* Try it: Write out the data exactly, every line included.

╭─ Data shown

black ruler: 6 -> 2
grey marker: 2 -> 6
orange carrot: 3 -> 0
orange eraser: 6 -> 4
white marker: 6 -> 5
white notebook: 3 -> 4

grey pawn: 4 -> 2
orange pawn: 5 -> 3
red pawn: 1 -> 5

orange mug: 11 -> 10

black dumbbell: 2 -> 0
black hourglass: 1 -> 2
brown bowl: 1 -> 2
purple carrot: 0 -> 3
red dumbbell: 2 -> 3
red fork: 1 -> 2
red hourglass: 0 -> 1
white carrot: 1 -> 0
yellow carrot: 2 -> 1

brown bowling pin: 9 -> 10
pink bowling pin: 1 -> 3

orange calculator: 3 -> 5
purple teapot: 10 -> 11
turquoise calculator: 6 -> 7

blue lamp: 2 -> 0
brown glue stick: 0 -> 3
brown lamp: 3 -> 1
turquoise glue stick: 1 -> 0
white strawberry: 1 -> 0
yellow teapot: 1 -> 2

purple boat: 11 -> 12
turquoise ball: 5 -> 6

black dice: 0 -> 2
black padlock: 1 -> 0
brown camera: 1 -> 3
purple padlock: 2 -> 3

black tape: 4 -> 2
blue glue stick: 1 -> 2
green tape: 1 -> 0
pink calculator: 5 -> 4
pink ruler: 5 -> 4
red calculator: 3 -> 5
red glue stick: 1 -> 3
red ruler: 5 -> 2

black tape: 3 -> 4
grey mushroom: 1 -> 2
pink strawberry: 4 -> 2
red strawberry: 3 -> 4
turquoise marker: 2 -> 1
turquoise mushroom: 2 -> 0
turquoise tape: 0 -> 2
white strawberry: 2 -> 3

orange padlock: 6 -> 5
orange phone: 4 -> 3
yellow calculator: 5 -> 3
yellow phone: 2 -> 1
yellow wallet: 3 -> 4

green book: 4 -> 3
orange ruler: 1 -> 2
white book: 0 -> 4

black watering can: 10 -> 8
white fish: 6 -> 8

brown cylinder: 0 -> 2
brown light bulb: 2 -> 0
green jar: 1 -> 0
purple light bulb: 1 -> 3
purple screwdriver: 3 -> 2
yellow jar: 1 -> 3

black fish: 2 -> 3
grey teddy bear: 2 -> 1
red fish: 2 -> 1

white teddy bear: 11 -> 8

╰─

* Result for this task:
black ruler: 6 -> 2
grey marker: 2 -> 6
orange carrot: 3 -> 0
orange eraser: 6 -> 4
white marker: 6 -> 5
white notebook: 3 -> 4

grey pawn: 4 -> 2
orange pawn: 5 -> 3
red pawn: 1 -> 5

orange mug: 11 -> 10

black dumbbell: 2 -> 0
black hourglass: 1 -> 2
brown bowl: 1 -> 2
purple carrot: 0 -> 3
red dumbbell: 2 -> 3
red fork: 1 -> 2
red hourglass: 0 -> 1
white carrot: 1 -> 0
yellow carrot: 2 -> 1

brown bowling pin: 9 -> 10
pink bowling pin: 1 -> 3

orange calculator: 3 -> 5
purple teapot: 10 -> 11
turquoise calculator: 6 -> 7

blue lamp: 2 -> 0
brown glue stick: 0 -> 3
brown lamp: 3 -> 1
turquoise glue stick: 1 -> 0
white strawberry: 1 -> 0
yellow teapot: 1 -> 2

purple boat: 11 -> 12
turquoise ball: 5 -> 6

black dice: 0 -> 2
black padlock: 1 -> 0
brown camera: 1 -> 3
purple padlock: 2 -> 3

black tape: 4 -> 2
blue glue stick: 1 -> 2
green tape: 1 -> 0
pink calculator: 5 -> 4
pink ruler: 5 -> 4
red calculator: 3 -> 5
red glue stick: 1 -> 3
red ruler: 5 -> 2

black tape: 3 -> 4
grey mushroom: 1 -> 2
pink strawberry: 4 -> 2
red strawberry: 3 -> 4
turquoise marker: 2 -> 1
turquoise mushroom: 2 -> 0
turquoise tape: 0 -> 2
white strawberry: 2 -> 3

orange padlock: 6 -> 5
orange phone: 4 -> 3
yellow calculator: 5 -> 3
yellow phone: 2 -> 1
yellow wallet: 3 -> 4

green book: 4 -> 3
orange ruler: 1 -> 2
white book: 0 -> 4

black watering can: 10 -> 8
white fish: 6 -> 8

brown cylinder: 0 -> 2
brown light bulb: 2 -> 0
green jar: 1 -> 0
purple light bulb: 1 -> 3
purple screwdriver: 3 -> 2
yellow jar: 1 -> 3

black fish: 2 -> 3
grey teddy bear: 2 -> 1
red fish: 2 -> 1

white teddy bear: 11 -> 8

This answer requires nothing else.